(Scene edit records)
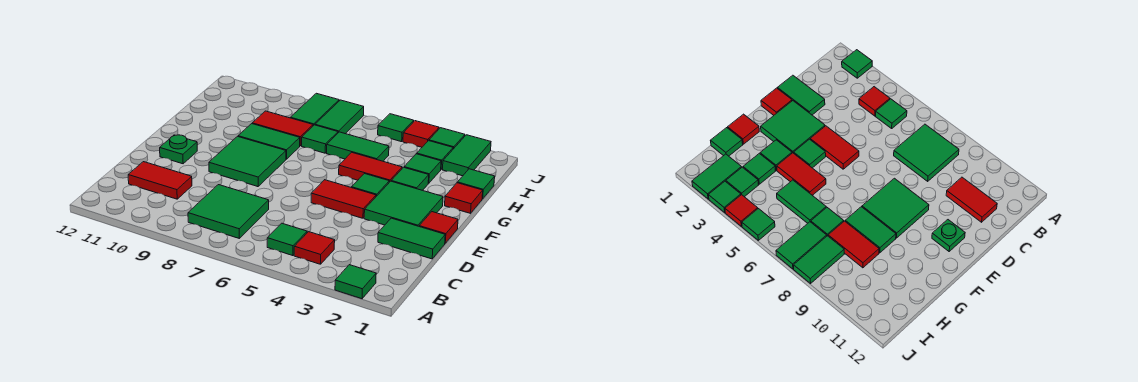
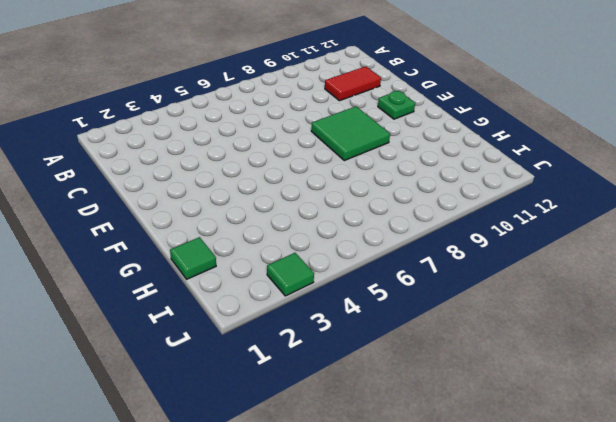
none -> green tile A2 level 1
none -> red tile B4 level 1
none -> green tile B5 level 1

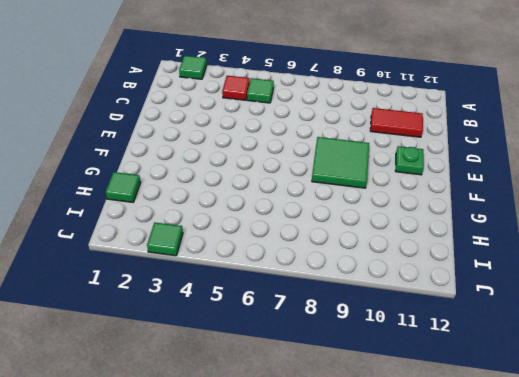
none -> green tile B7:C8 level 1
none -> green tile D1:D2 level 1
none -> red tile E1 level 1

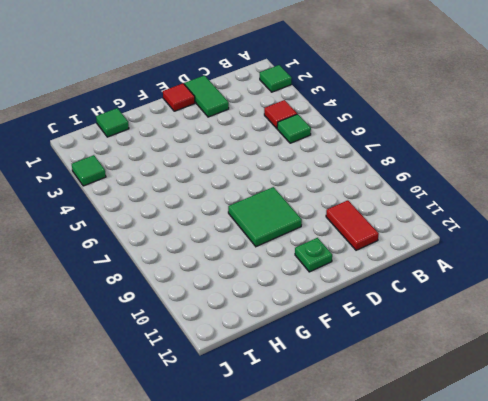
none -> green tile B7:C8 level 1
none -> green tile E2:F3 level 1
none -> red tile E4:E5 level 1

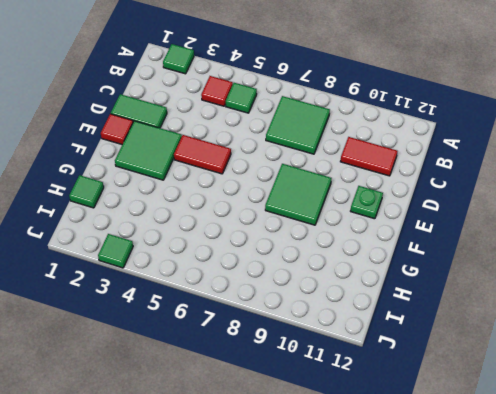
none -> green tile F4 level 1
none -> red tile G1 level 1
none -> green tile G3 level 1

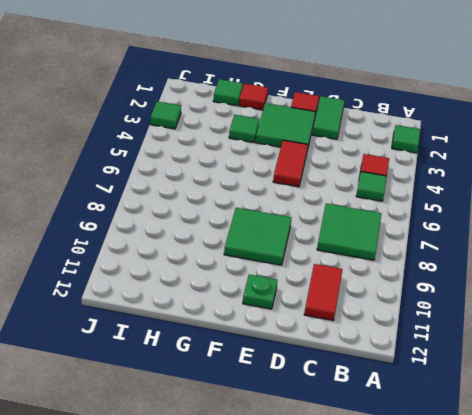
none -> green tile F4 level 1
none -> red tile G4:G5 level 1
none -> green tile G8:G9 level 1

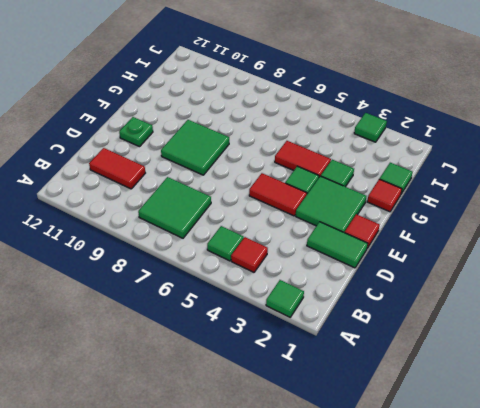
none -> green tile G8:G9 level 1
none -> green tile H3 level 1
none -> green tile H5:H6 level 1

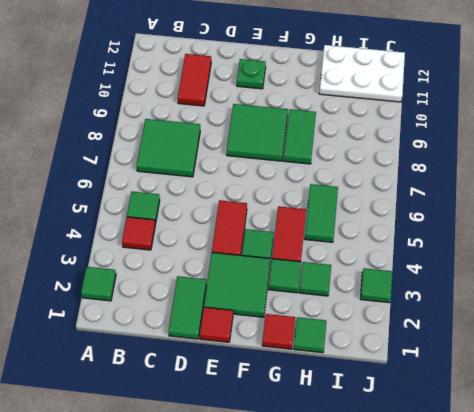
white plate H11:J12 level 1 -> none
none -> green tile H7 level 1
none -> red tile H8:H9 level 1
none -> green tile I2:J2 level 1

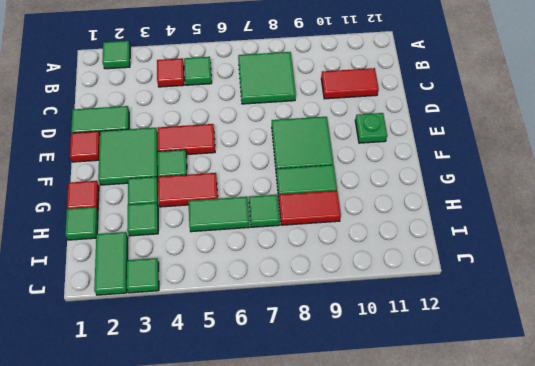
none -> green tile I3 level 1
none -> green tile I7:J7 level 1
none -> green tile I8:J8 level 1

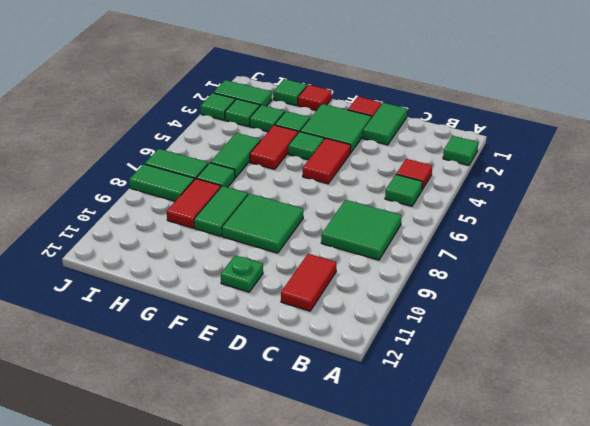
none -> red tile J4 level 1
none -> green tile J5 level 1

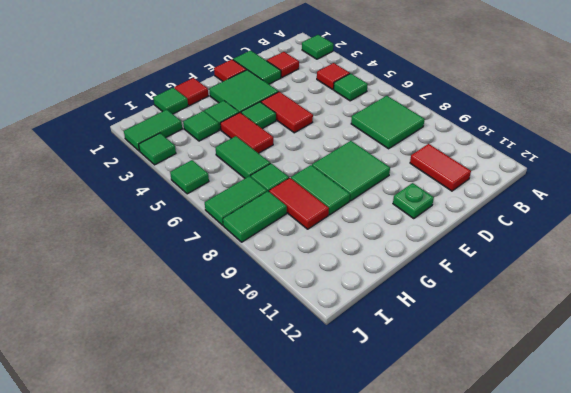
red tile C2 level 1 -> red tile J4 level 1
none -> green tile I3 level 1

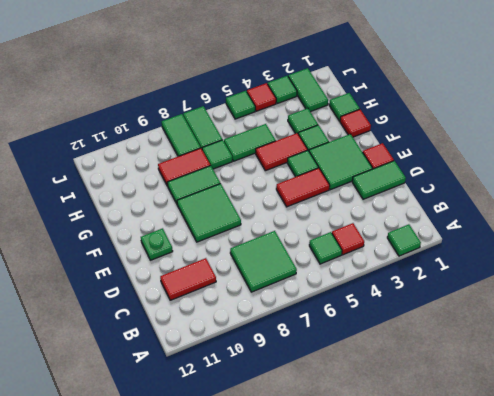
none -> green tile I3 level 1

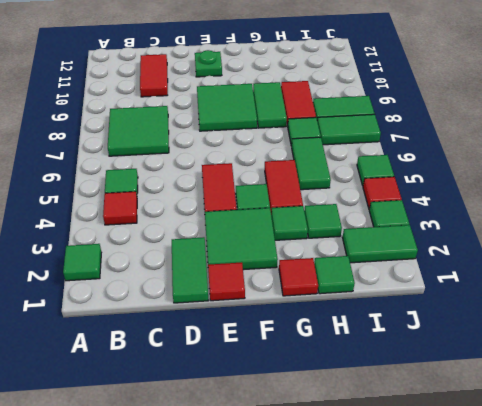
none -> green tile I3 level 1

#### GOAL OF THE EXERCISE
Please output the entries above exactly, leaving out every picture.

#### SOLUTION TO THIS TASK
none -> green tile A2 level 1
none -> red tile B4 level 1
none -> green tile B5 level 1

none -> green tile B7:C8 level 1
none -> green tile D1:D2 level 1
none -> red tile E1 level 1

none -> green tile B7:C8 level 1
none -> green tile E2:F3 level 1
none -> red tile E4:E5 level 1

none -> green tile F4 level 1
none -> red tile G1 level 1
none -> green tile G3 level 1

none -> green tile F4 level 1
none -> red tile G4:G5 level 1
none -> green tile G8:G9 level 1

none -> green tile G8:G9 level 1
none -> green tile H3 level 1
none -> green tile H5:H6 level 1

white plate H11:J12 level 1 -> none
none -> green tile H7 level 1
none -> red tile H8:H9 level 1
none -> green tile I2:J2 level 1

none -> green tile I3 level 1
none -> green tile I7:J7 level 1
none -> green tile I8:J8 level 1

none -> red tile J4 level 1
none -> green tile J5 level 1

red tile C2 level 1 -> red tile J4 level 1
none -> green tile I3 level 1

none -> green tile I3 level 1

none -> green tile I3 level 1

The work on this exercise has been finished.